* EXERCISE DIRECTIONS *
Your task is to filter the data below down to the lines holding "turquoise".

* GIVEN RECORDS *
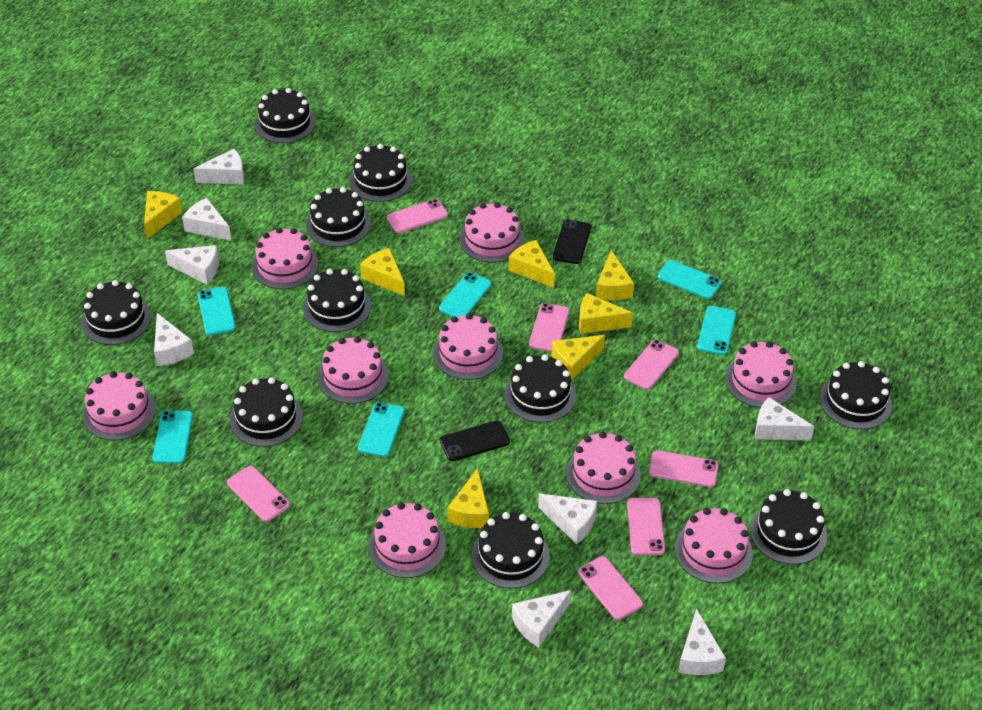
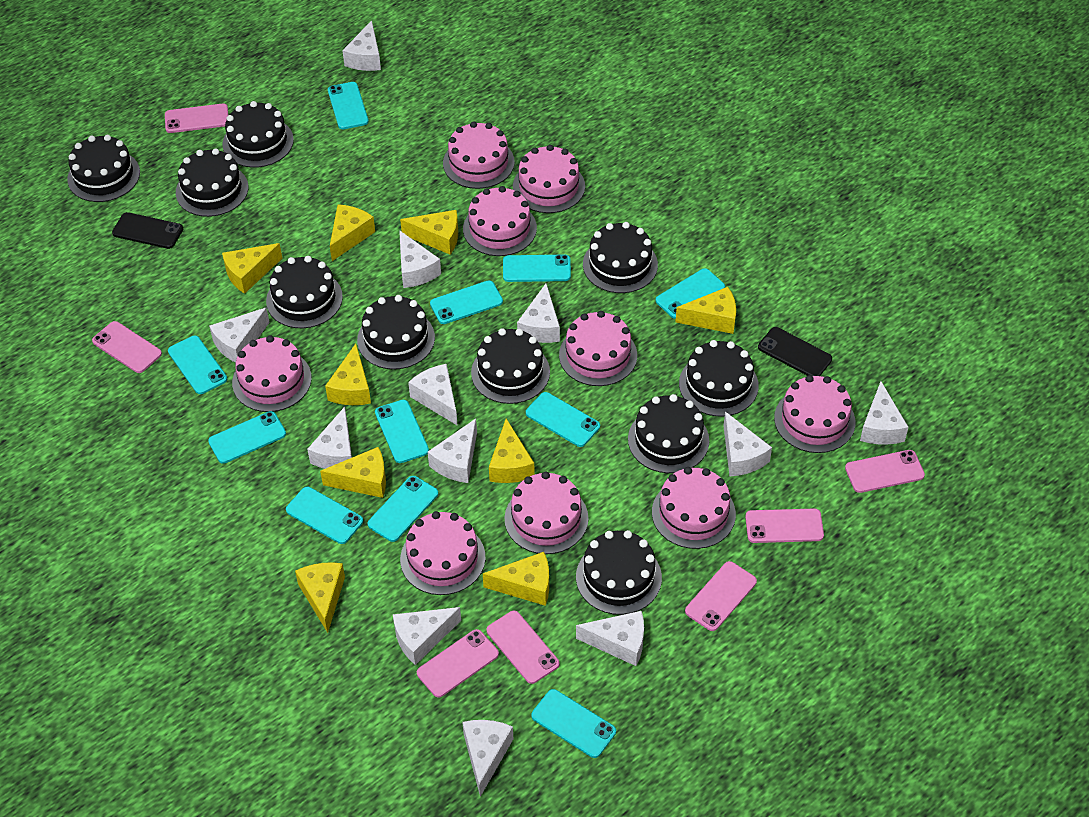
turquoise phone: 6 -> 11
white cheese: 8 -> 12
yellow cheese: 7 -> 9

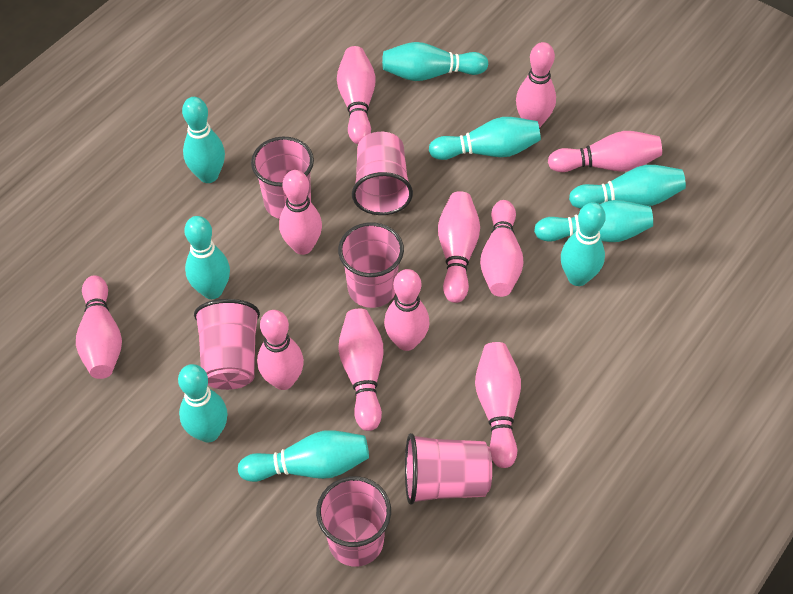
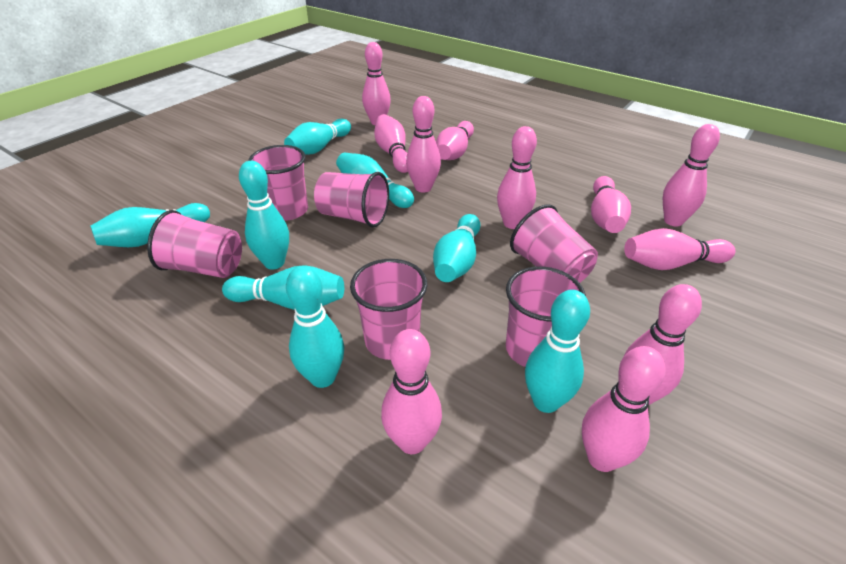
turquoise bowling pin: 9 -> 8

* * *

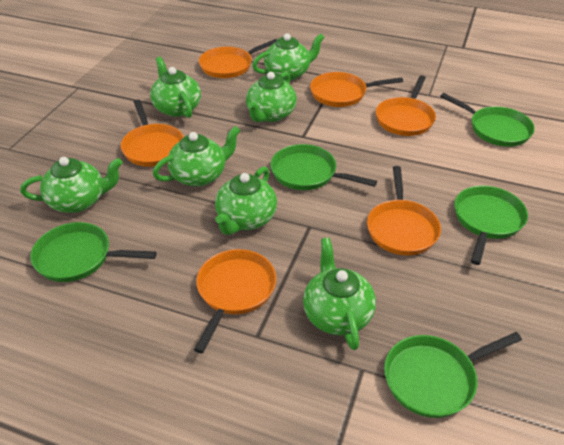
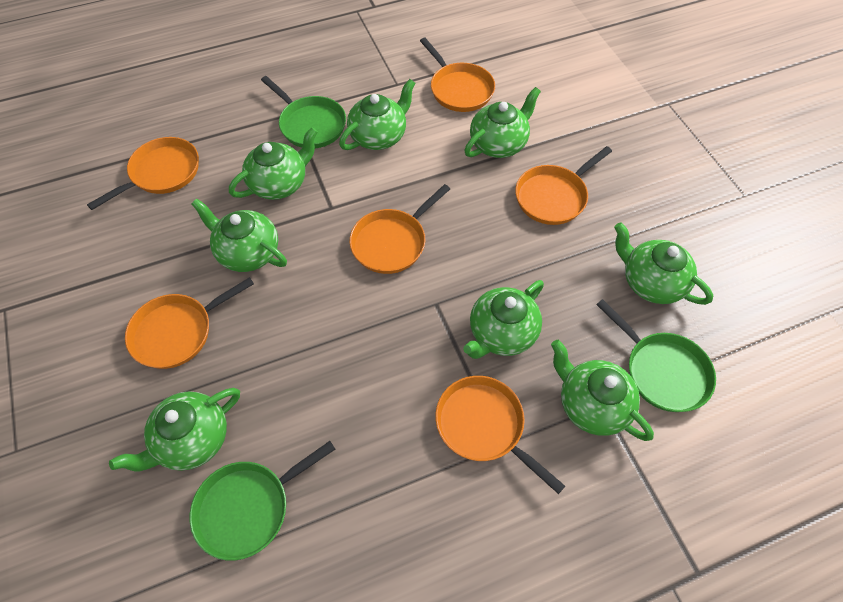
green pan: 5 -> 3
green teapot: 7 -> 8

* SOLUTION FOR THIS EXERCISE *
turquoise phone: 6 -> 11
turquoise bowling pin: 9 -> 8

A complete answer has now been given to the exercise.